**** Data section ****

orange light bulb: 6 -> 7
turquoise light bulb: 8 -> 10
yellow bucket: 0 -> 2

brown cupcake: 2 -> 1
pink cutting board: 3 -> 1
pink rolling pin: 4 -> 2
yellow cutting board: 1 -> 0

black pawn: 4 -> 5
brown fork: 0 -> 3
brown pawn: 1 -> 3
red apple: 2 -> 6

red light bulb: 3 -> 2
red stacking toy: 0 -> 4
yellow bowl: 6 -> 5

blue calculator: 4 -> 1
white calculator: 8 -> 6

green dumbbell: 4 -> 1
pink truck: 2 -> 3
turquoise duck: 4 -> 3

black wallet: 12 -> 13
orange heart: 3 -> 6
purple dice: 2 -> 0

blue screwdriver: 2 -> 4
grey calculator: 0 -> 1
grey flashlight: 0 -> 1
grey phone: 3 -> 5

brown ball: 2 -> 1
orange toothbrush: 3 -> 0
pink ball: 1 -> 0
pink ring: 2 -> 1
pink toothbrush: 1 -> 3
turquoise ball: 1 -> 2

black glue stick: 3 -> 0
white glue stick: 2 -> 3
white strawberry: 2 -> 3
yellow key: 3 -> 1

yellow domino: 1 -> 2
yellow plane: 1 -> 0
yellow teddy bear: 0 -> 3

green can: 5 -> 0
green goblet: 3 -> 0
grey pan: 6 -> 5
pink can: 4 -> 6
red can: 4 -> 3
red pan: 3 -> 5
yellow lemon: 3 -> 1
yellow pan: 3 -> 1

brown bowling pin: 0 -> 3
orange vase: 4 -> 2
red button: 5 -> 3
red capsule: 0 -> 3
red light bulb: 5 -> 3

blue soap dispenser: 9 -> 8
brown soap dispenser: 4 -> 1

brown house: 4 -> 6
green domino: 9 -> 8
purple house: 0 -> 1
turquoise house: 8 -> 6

****

[Work instructions] Wherever a line of the records above contains the string "toothbrush", copy that line out.

[Output for this task]
orange toothbrush: 3 -> 0
pink toothbrush: 1 -> 3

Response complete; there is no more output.